===== Data provided
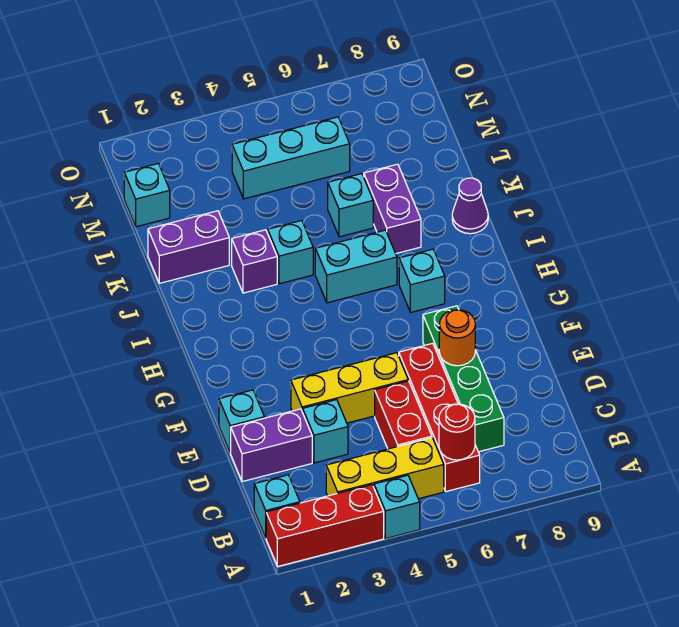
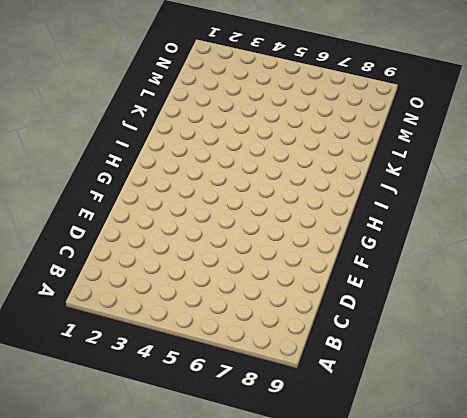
none -> red brick A1:A3 level 1
none -> cyan brick A4 level 1
none -> cyan brick B1 level 1

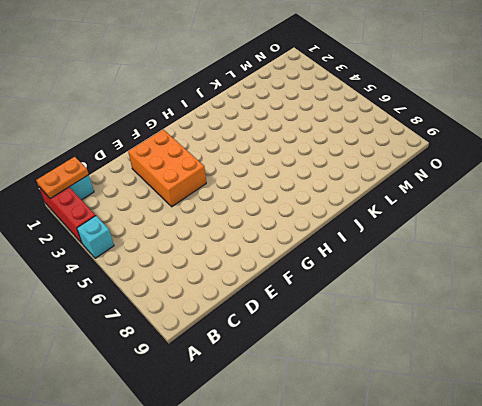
orange plate A1:B1 level 2 -> none
orange brick E2:F4 level 1 -> yellow brick E3:E5 level 1
none -> yellow brick B3:B5 level 1
none -> red brick B6:E6 level 1
none -> red brick C5:D5 level 1

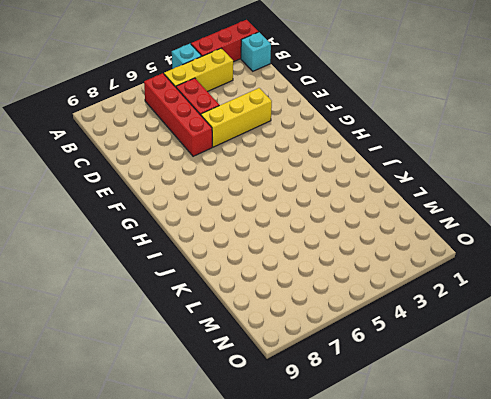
none -> green brick C7:F7 level 1
none -> purple brick D1:D2 level 1
none -> cyan brick D3 level 1

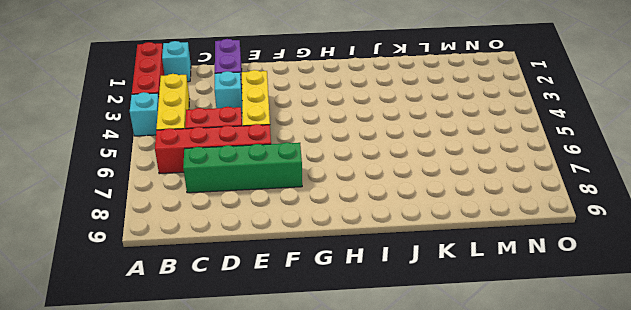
none -> cyan brick E1 level 1
none -> cyan brick H7 level 1
none -> cyan brick I5:I6 level 1

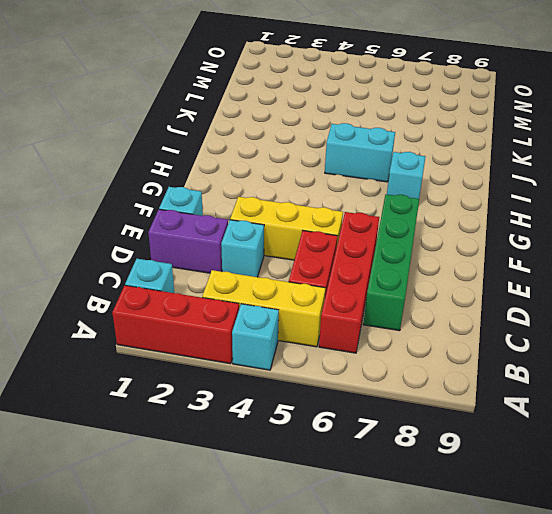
none -> purple brick J3 level 1
none -> cyan brick J4 level 1
none -> purple brick J7:K7 level 1

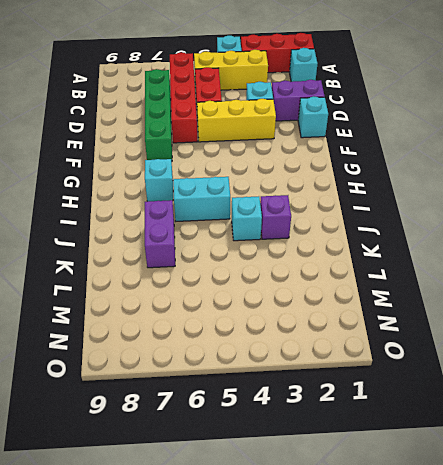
none -> purple cone J9 level 1
none -> purple brick K1:K2 level 1
none -> cyan brick K6 level 1

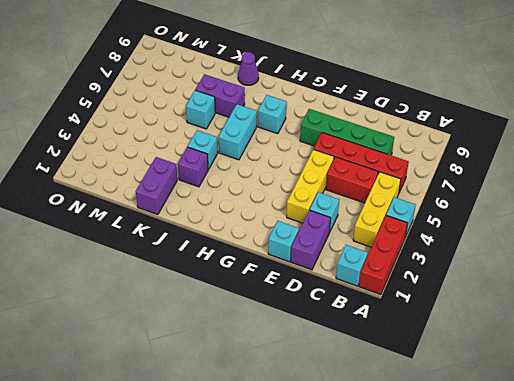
none -> cyan brick M1 level 1
none -> cyan brick M4:M6 level 1
none -> red round brick B6 level 2

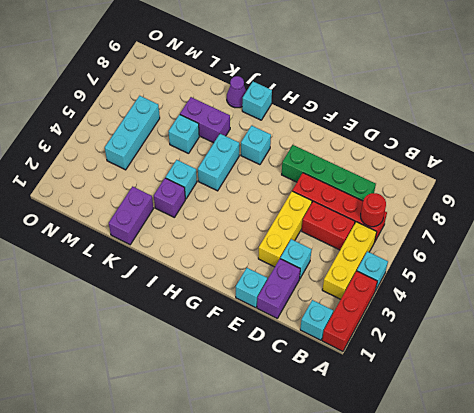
cyan brick I9 level 1 -> cyan brick M1 level 1
none -> orange round brick E7 level 2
==========
__Task goal__
In this exercise, set down all of the data exactly, without the pictures.

__Completed exercise__
none -> red brick A1:A3 level 1
none -> cyan brick A4 level 1
none -> cyan brick B1 level 1

orange plate A1:B1 level 2 -> none
orange brick E2:F4 level 1 -> yellow brick E3:E5 level 1
none -> yellow brick B3:B5 level 1
none -> red brick B6:E6 level 1
none -> red brick C5:D5 level 1

none -> green brick C7:F7 level 1
none -> purple brick D1:D2 level 1
none -> cyan brick D3 level 1

none -> cyan brick E1 level 1
none -> cyan brick H7 level 1
none -> cyan brick I5:I6 level 1

none -> purple brick J3 level 1
none -> cyan brick J4 level 1
none -> purple brick J7:K7 level 1

none -> purple cone J9 level 1
none -> purple brick K1:K2 level 1
none -> cyan brick K6 level 1

none -> cyan brick M1 level 1
none -> cyan brick M4:M6 level 1
none -> red round brick B6 level 2

cyan brick I9 level 1 -> cyan brick M1 level 1
none -> orange round brick E7 level 2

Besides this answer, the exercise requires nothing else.